▶ EXERCISE BRIEF:
Print every entry exactly as it appears, but skip the pictures.

##### DATA SUPPLIED

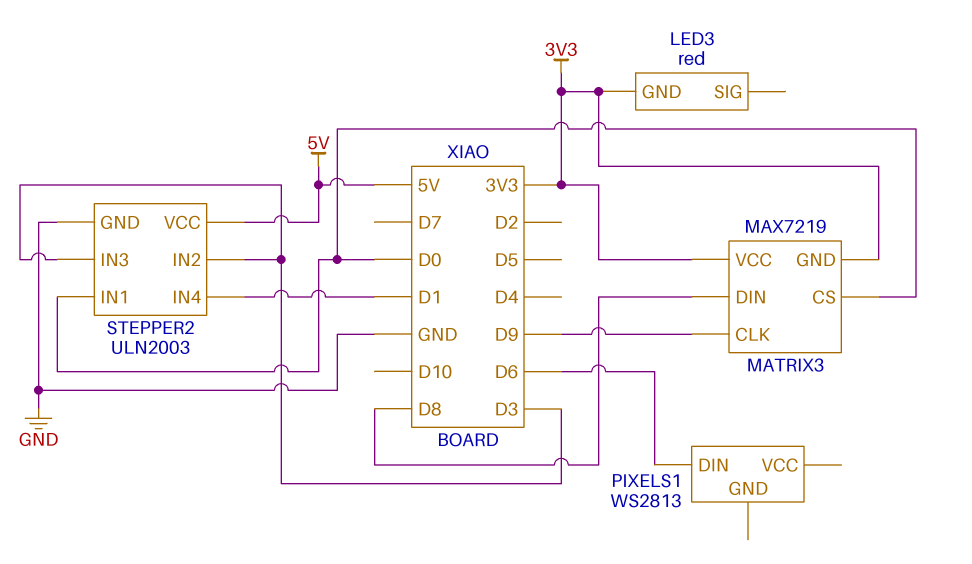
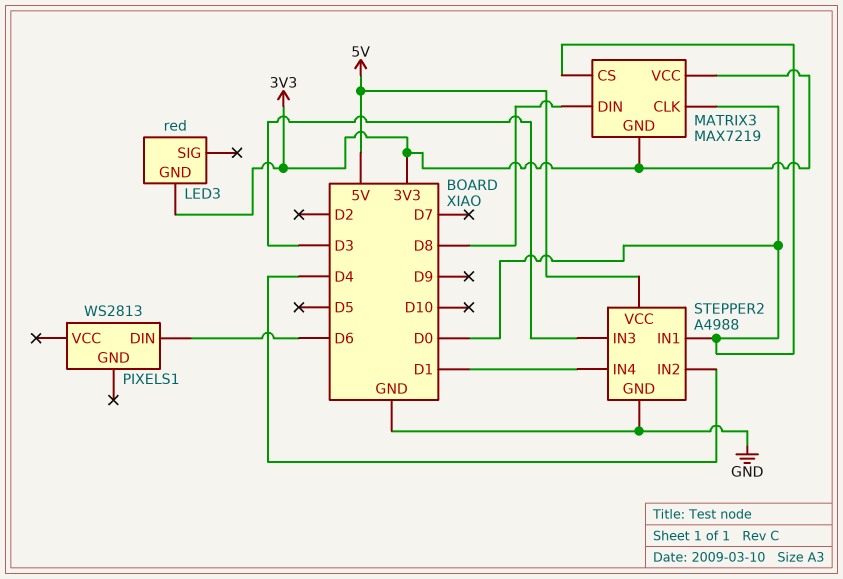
MATRIX3 pin CLK: D9 -> D0
STEPPER2: ULN2003 -> A4988
STEPPER2 pin IN2: D3 -> D4

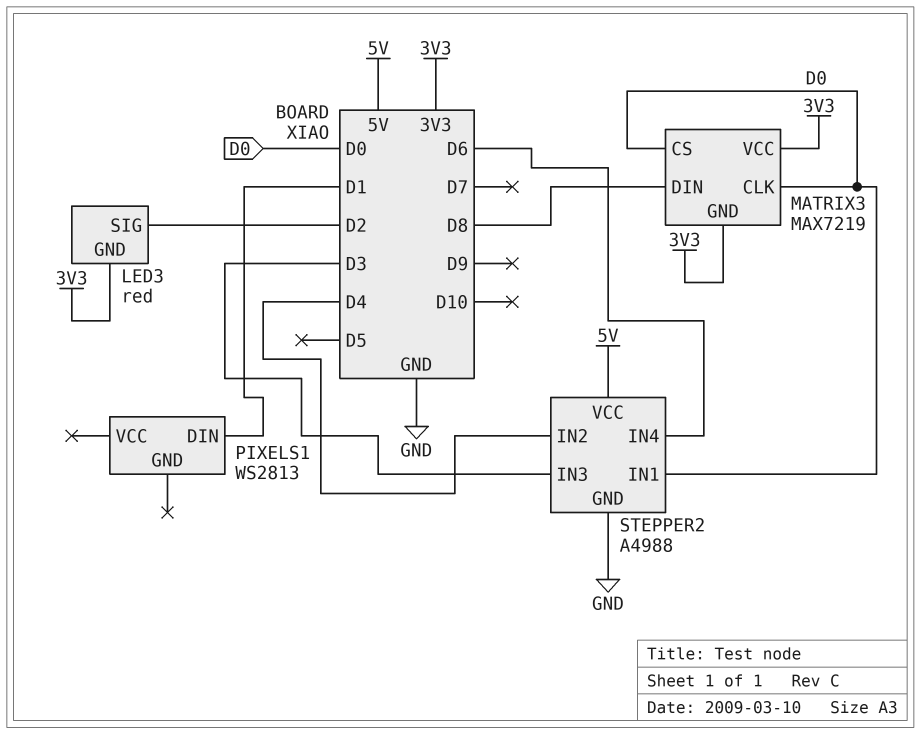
LED3 pin SIG: none -> D2
PIXELS1 pin DIN: D6 -> D1
STEPPER2 pin IN4: D1 -> D6

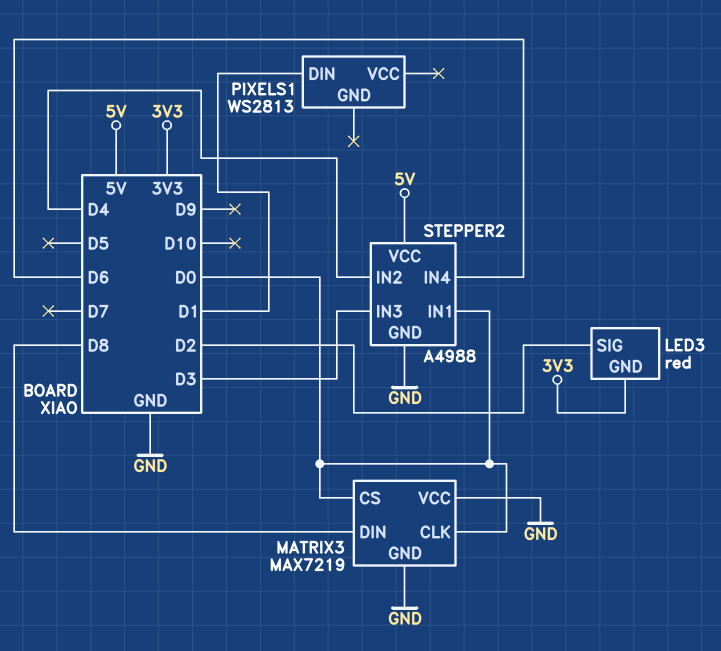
MATRIX3 pin GND: 3V3 -> GND
MATRIX3 pin VCC: 3V3 -> GND

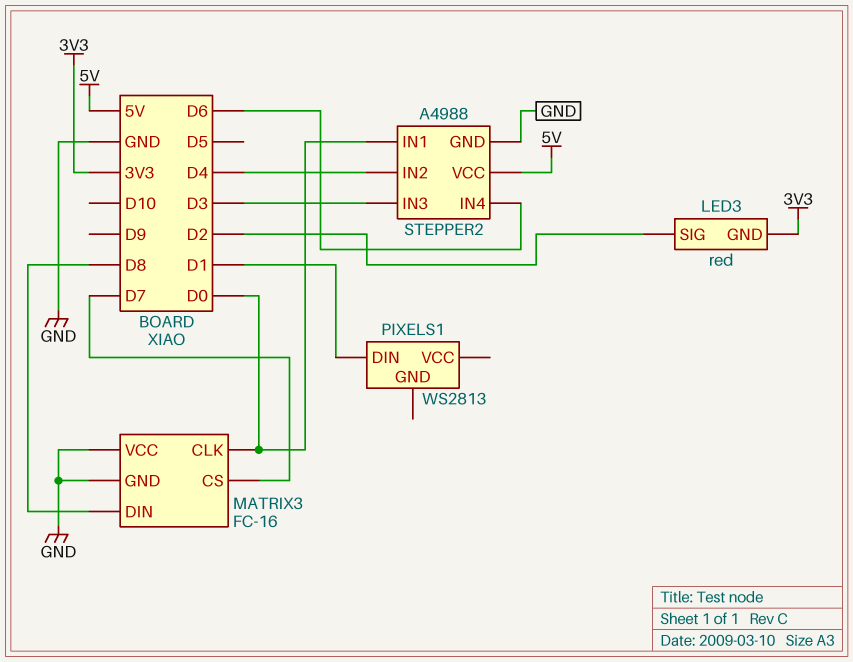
MATRIX3: MAX7219 -> FC-16
MATRIX3 pin CS: D0 -> D7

##########

▶ ANSWER BELOW:
MATRIX3 pin CLK: D9 -> D0
STEPPER2: ULN2003 -> A4988
STEPPER2 pin IN2: D3 -> D4

LED3 pin SIG: none -> D2
PIXELS1 pin DIN: D6 -> D1
STEPPER2 pin IN4: D1 -> D6

MATRIX3 pin GND: 3V3 -> GND
MATRIX3 pin VCC: 3V3 -> GND

MATRIX3: MAX7219 -> FC-16
MATRIX3 pin CS: D0 -> D7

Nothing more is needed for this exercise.